--- Record set ---

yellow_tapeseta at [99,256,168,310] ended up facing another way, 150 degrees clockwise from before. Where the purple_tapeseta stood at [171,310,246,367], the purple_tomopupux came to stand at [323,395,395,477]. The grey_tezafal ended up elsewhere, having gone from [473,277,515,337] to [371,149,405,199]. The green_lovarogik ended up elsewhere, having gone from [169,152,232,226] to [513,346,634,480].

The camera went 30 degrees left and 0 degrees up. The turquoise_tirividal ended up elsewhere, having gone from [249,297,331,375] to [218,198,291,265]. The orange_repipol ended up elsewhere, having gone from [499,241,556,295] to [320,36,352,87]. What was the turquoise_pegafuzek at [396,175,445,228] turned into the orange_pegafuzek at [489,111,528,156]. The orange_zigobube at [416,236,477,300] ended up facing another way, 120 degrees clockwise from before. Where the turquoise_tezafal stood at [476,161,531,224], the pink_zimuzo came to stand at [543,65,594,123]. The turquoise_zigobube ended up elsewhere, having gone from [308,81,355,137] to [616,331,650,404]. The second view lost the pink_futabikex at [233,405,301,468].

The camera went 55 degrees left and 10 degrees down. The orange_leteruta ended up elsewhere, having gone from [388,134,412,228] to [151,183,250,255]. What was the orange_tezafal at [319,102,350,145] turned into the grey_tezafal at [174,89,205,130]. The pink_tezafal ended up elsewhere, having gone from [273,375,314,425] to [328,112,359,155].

---
--- Record set ---

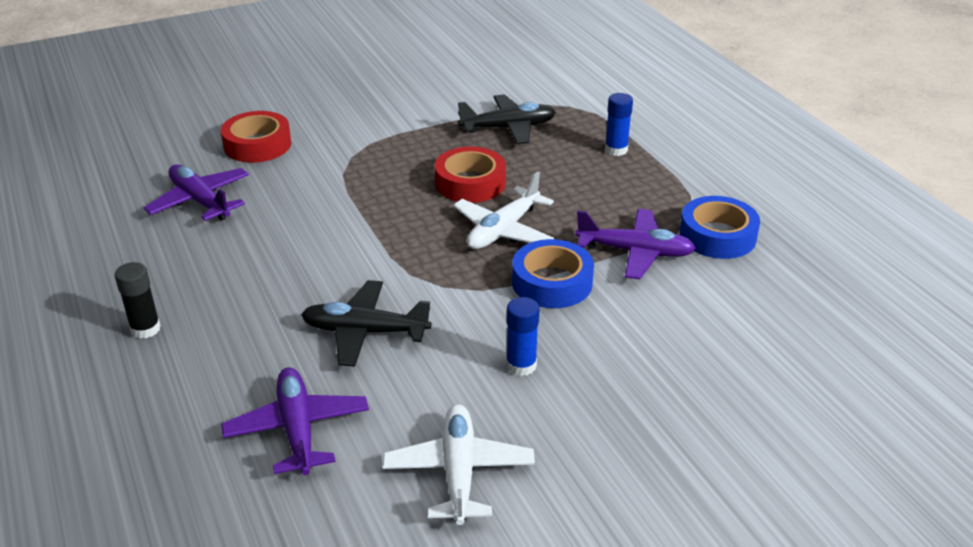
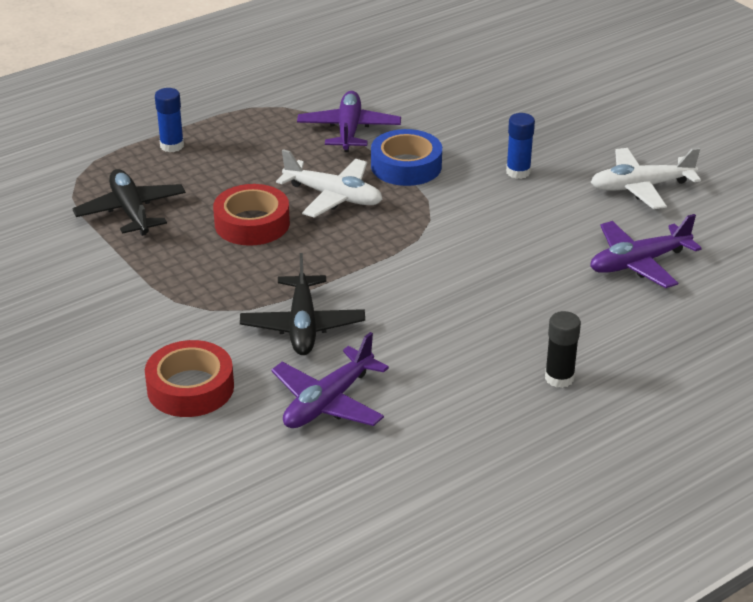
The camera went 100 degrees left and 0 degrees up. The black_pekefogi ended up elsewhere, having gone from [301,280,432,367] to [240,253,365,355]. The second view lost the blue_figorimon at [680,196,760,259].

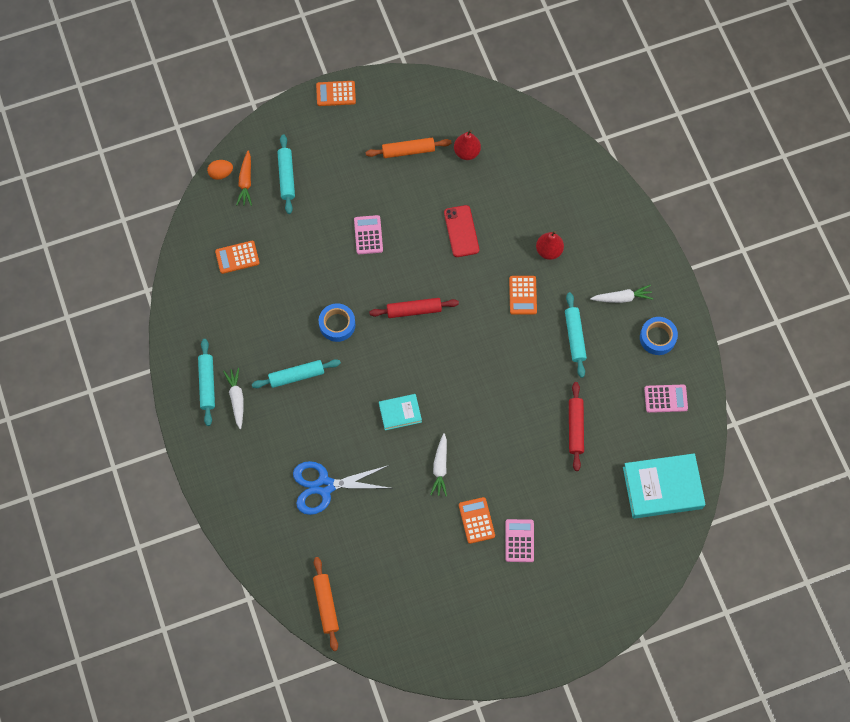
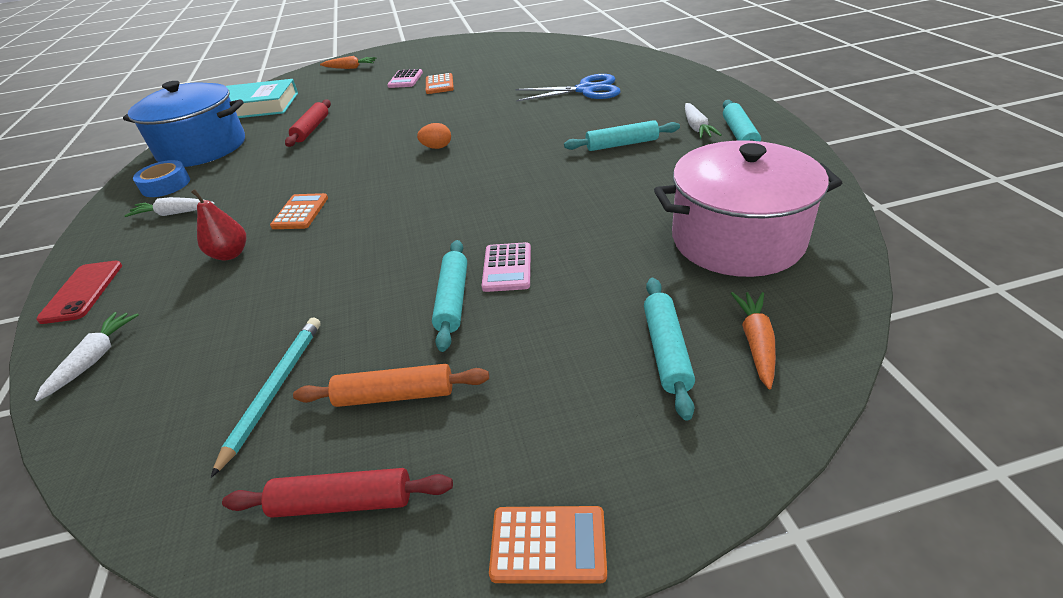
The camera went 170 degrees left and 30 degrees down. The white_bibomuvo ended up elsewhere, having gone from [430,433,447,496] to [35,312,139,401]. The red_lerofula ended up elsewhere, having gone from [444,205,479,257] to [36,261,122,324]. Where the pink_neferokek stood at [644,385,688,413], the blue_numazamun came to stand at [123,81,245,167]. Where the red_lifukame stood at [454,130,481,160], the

---
--- Record set ---

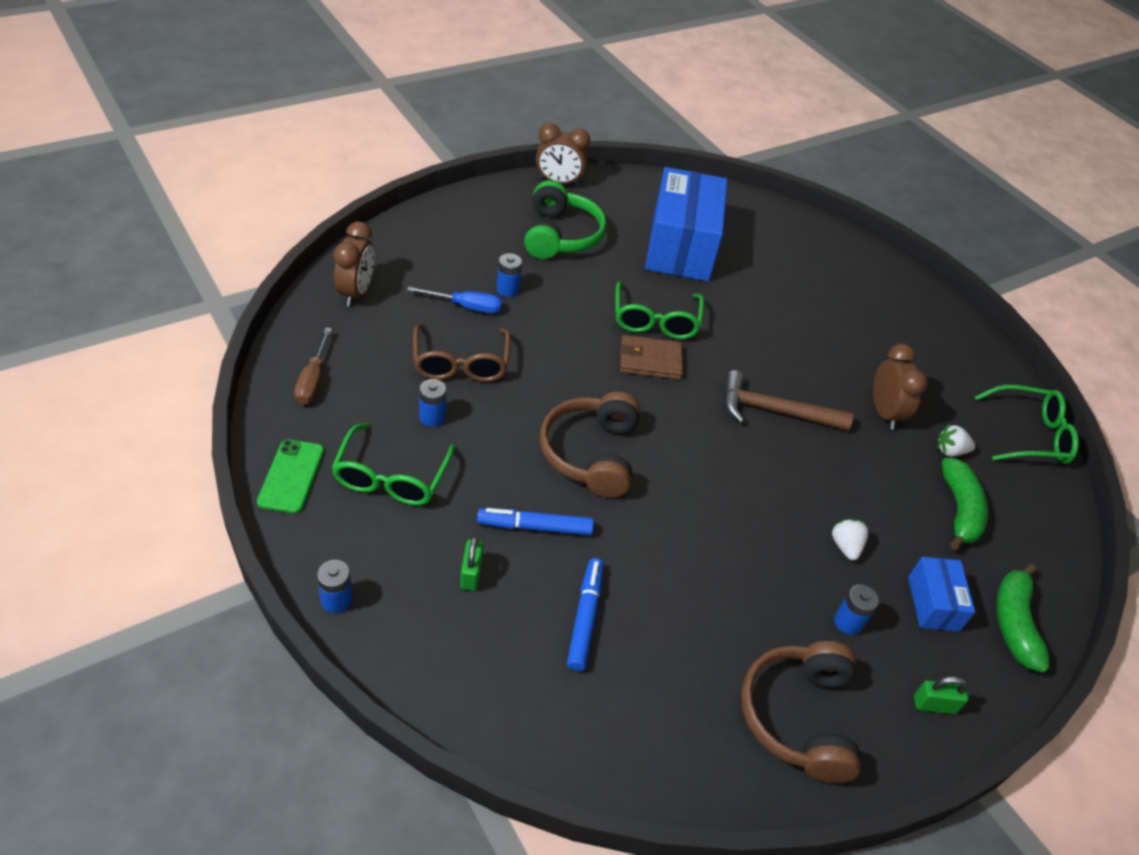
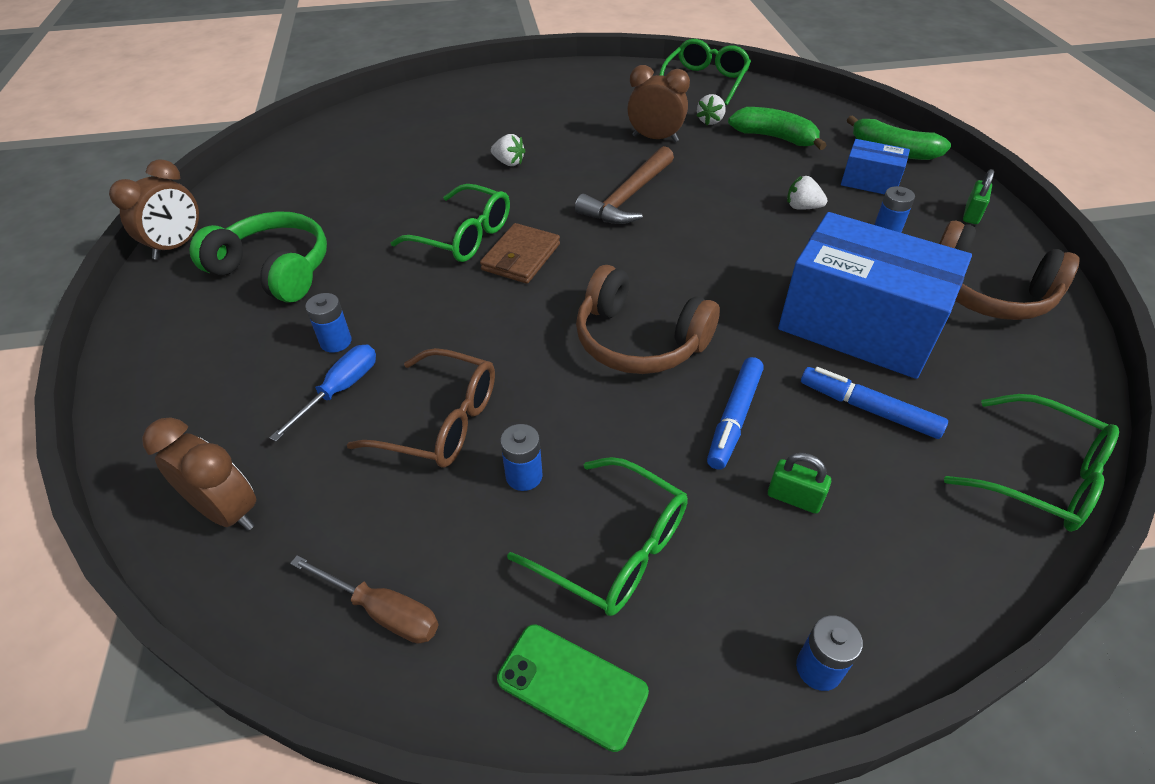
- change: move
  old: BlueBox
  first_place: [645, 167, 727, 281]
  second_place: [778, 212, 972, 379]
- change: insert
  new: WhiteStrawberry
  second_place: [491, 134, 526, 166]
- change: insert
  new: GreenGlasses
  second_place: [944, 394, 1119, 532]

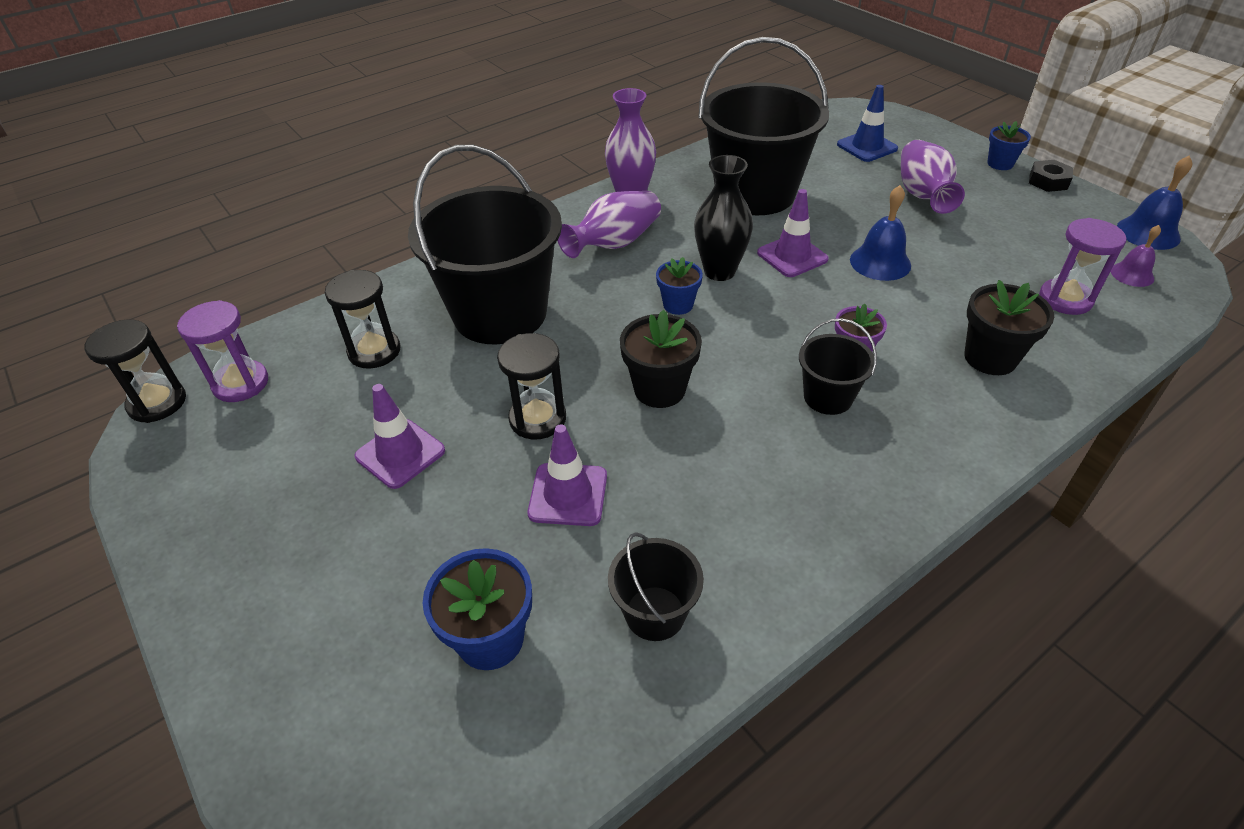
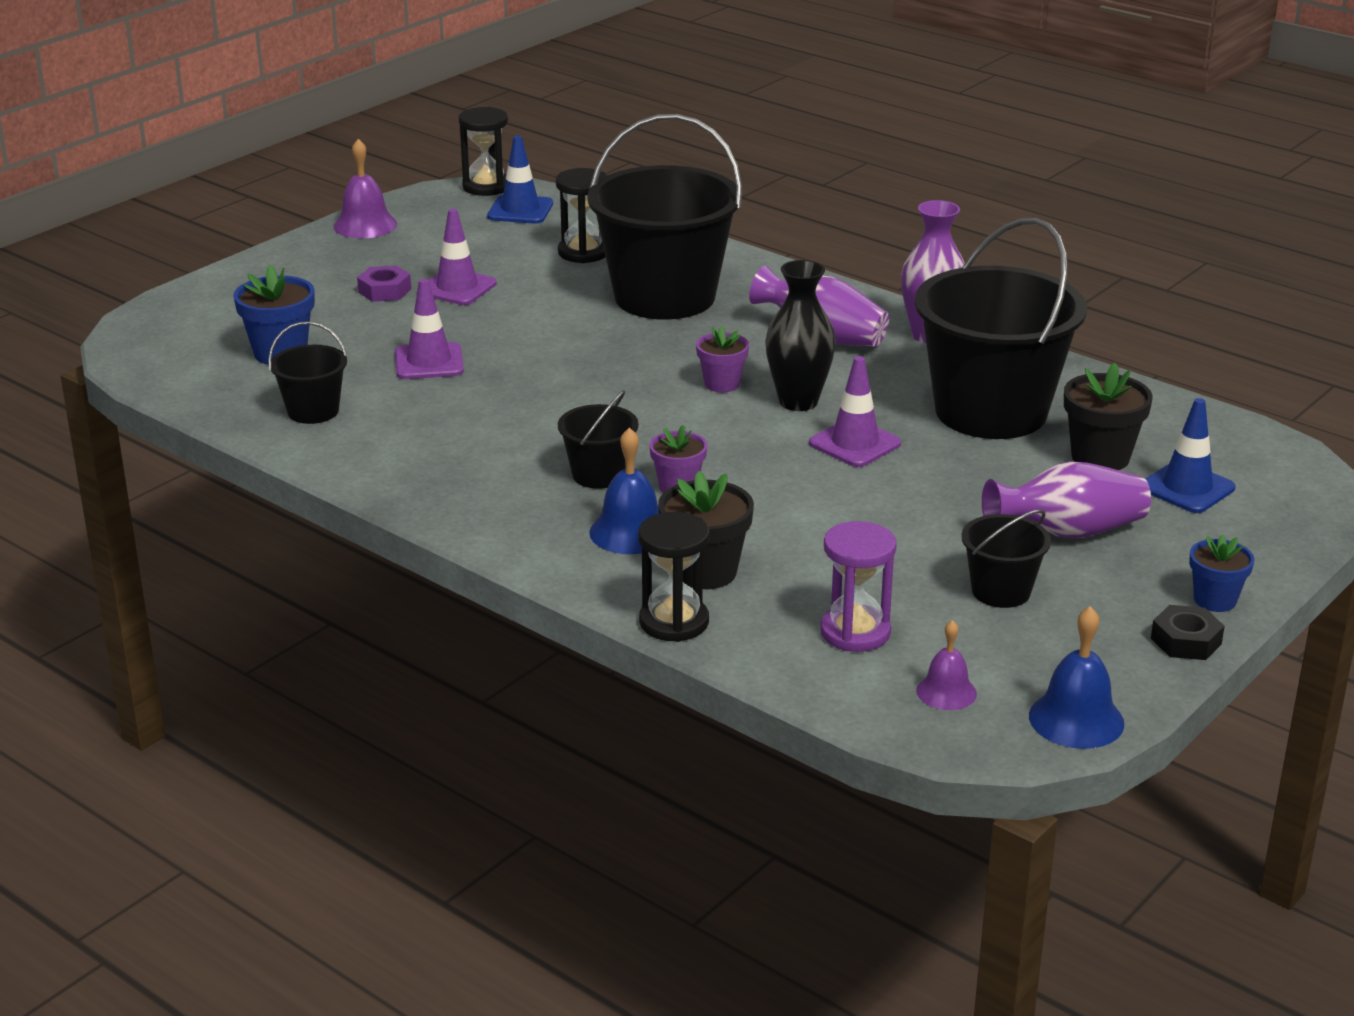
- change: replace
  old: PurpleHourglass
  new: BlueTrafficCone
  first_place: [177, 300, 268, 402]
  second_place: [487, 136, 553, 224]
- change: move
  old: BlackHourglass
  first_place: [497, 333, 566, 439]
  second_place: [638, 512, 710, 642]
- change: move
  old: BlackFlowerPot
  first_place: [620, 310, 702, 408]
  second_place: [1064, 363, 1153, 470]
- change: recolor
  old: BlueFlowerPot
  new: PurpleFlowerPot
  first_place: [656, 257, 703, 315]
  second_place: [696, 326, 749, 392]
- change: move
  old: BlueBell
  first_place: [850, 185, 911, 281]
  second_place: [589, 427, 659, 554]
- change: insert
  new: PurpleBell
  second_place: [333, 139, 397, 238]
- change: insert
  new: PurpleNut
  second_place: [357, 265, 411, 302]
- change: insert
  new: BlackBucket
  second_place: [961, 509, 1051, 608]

---

**Problem statement**: All lines above from the line with "new: WhiteStrawberry" through the line with "new: GreenGlasses", both included, are to be set down exactly, with nothing else.

**Answer to the problem**:
  new: WhiteStrawberry
  second_place: [491, 134, 526, 166]
- change: insert
  new: GreenGlasses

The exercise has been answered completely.